Aim = Duplicate the lines below verbatim, beginning with the line that contains "bassoon [259, 711]" and ending after the line that contains "What do you see at coordinates (634, 922)".

Records for this task =
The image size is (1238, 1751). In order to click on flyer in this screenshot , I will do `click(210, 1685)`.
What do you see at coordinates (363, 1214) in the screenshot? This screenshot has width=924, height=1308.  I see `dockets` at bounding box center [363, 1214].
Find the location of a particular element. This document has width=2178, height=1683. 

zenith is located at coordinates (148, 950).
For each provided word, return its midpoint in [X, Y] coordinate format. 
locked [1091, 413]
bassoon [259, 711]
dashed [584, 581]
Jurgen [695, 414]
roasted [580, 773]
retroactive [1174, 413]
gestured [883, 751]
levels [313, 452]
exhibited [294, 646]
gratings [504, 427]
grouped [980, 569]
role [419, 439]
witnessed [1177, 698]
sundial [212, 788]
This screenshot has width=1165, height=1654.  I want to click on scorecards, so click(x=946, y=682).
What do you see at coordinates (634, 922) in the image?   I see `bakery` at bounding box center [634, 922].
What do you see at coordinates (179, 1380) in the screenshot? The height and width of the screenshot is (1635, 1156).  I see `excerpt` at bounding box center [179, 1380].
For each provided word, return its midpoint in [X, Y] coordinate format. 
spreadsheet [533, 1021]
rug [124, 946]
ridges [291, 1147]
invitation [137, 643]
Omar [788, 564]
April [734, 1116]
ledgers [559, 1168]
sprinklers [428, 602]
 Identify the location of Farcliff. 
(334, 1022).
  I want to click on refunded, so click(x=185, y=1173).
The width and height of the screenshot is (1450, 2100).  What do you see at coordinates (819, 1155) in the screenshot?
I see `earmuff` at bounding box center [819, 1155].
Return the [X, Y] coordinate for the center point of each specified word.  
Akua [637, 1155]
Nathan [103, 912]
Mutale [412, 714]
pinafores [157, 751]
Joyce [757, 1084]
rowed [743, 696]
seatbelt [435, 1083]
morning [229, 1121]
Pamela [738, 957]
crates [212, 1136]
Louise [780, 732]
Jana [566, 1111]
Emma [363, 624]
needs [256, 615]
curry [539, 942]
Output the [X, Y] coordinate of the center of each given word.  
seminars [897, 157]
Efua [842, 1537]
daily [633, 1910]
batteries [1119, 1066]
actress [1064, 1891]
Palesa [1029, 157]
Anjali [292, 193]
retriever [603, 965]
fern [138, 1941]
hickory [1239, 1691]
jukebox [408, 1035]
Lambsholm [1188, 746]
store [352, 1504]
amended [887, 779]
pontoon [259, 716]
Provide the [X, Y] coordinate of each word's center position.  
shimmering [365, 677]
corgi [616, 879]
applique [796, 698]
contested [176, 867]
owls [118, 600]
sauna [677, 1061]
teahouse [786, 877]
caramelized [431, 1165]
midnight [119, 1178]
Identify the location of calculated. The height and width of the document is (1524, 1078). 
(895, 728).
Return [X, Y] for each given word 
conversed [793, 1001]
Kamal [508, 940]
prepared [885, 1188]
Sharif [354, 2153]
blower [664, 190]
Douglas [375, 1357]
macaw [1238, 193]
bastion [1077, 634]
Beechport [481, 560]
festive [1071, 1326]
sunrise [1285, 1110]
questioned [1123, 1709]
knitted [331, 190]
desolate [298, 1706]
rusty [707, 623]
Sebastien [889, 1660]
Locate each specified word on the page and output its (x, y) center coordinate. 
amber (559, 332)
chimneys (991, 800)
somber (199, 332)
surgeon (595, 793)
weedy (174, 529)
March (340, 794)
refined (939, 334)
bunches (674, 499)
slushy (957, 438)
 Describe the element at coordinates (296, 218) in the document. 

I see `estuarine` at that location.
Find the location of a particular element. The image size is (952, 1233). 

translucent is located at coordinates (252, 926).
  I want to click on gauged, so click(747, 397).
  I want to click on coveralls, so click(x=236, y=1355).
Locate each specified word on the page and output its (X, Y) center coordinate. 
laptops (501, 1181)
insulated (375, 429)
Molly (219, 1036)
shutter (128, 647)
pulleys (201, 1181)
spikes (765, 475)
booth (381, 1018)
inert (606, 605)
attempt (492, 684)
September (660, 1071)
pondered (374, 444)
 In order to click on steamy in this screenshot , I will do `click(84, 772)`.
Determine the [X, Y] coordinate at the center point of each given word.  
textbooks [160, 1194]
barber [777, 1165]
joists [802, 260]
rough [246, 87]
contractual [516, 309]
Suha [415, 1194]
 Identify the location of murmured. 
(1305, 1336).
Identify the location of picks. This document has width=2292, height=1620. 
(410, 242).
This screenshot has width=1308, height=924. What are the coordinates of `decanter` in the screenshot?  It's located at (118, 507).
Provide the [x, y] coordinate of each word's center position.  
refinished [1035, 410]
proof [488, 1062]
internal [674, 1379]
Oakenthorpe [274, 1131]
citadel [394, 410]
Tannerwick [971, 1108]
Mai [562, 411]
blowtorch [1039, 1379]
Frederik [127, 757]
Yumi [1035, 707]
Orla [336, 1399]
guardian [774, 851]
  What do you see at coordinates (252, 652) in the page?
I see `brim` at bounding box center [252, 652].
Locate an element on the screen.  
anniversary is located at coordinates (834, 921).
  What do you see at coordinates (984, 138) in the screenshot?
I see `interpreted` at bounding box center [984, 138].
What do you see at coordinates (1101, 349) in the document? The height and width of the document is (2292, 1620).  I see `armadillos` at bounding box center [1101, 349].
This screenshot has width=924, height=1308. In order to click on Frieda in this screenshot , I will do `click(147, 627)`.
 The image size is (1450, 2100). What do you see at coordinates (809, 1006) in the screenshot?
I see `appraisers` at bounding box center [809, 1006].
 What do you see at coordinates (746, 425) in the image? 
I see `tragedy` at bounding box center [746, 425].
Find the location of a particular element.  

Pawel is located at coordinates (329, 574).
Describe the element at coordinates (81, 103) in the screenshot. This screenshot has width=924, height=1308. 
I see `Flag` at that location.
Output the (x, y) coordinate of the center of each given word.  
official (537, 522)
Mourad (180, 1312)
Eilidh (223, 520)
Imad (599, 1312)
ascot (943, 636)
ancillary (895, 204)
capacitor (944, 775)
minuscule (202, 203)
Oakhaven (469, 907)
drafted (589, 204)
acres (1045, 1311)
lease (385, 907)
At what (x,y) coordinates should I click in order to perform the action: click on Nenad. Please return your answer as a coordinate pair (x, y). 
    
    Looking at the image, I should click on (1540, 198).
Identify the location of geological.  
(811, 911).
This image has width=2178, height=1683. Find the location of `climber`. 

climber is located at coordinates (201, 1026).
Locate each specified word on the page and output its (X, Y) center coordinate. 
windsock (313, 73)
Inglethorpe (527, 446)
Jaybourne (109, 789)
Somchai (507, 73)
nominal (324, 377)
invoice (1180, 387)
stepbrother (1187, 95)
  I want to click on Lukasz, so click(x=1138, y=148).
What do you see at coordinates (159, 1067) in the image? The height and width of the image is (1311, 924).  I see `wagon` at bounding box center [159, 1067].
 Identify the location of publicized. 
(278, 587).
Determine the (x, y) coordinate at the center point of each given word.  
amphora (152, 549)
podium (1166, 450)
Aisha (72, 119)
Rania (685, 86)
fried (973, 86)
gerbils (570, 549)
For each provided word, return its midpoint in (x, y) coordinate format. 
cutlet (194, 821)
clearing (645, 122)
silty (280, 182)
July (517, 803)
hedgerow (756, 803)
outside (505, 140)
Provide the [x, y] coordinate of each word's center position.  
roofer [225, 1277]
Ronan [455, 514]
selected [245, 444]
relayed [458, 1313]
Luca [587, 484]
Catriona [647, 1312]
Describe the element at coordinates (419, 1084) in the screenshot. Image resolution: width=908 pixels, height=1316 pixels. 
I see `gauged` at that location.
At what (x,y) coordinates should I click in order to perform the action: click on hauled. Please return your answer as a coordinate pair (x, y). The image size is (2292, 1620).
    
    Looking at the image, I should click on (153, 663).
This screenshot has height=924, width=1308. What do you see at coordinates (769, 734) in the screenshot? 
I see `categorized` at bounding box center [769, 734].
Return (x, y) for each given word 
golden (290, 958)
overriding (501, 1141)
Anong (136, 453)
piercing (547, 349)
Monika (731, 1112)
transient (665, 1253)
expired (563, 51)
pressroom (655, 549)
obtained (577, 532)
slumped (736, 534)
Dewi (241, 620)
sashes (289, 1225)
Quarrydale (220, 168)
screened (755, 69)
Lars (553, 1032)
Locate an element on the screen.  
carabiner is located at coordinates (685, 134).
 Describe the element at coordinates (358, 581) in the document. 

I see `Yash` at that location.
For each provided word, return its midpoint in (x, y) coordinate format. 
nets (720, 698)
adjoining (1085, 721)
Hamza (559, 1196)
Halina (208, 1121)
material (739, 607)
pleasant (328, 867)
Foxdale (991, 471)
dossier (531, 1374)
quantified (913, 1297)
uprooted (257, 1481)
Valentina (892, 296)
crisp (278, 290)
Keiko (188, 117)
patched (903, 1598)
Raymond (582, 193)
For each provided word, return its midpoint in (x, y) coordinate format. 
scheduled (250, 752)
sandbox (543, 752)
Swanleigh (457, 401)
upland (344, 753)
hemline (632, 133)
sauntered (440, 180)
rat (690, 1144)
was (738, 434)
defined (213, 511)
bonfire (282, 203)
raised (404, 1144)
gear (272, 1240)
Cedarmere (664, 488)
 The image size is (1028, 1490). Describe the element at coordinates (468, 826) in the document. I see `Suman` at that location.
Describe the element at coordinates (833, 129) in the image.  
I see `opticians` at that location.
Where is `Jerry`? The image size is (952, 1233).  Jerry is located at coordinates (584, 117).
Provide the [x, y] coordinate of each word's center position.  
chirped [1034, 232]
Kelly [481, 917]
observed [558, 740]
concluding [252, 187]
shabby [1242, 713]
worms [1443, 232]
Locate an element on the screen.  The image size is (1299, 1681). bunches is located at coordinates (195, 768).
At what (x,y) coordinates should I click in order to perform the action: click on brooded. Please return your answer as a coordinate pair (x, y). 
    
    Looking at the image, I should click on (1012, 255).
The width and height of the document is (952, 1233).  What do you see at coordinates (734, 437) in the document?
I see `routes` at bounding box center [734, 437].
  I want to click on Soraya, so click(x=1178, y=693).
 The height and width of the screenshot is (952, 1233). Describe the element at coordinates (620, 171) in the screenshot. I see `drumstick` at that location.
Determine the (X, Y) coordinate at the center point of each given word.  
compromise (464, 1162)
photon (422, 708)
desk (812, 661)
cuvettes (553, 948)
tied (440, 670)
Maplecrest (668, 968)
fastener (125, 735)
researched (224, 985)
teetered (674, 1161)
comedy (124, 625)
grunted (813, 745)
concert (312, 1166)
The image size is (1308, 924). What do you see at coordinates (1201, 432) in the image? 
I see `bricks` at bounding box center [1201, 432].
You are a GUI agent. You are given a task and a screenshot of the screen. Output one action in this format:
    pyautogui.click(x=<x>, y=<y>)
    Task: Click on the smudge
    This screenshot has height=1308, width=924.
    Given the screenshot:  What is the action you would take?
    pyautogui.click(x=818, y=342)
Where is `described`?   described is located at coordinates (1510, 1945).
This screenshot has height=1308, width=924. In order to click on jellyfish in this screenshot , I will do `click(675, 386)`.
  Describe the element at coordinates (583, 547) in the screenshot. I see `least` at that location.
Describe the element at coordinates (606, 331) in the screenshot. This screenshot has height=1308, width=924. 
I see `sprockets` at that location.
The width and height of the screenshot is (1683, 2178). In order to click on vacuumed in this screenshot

Written reply =
bassoon [259, 711]
dashed [584, 581]
Jurgen [695, 414]
roasted [580, 773]
retroactive [1174, 413]
gestured [883, 751]
levels [313, 452]
exhibited [294, 646]
gratings [504, 427]
grouped [980, 569]
role [419, 439]
witnessed [1177, 698]
sundial [212, 788]
This screenshot has width=1165, height=1654.  I want to click on scorecards, so click(x=946, y=682).
What do you see at coordinates (634, 922) in the image?   I see `bakery` at bounding box center [634, 922].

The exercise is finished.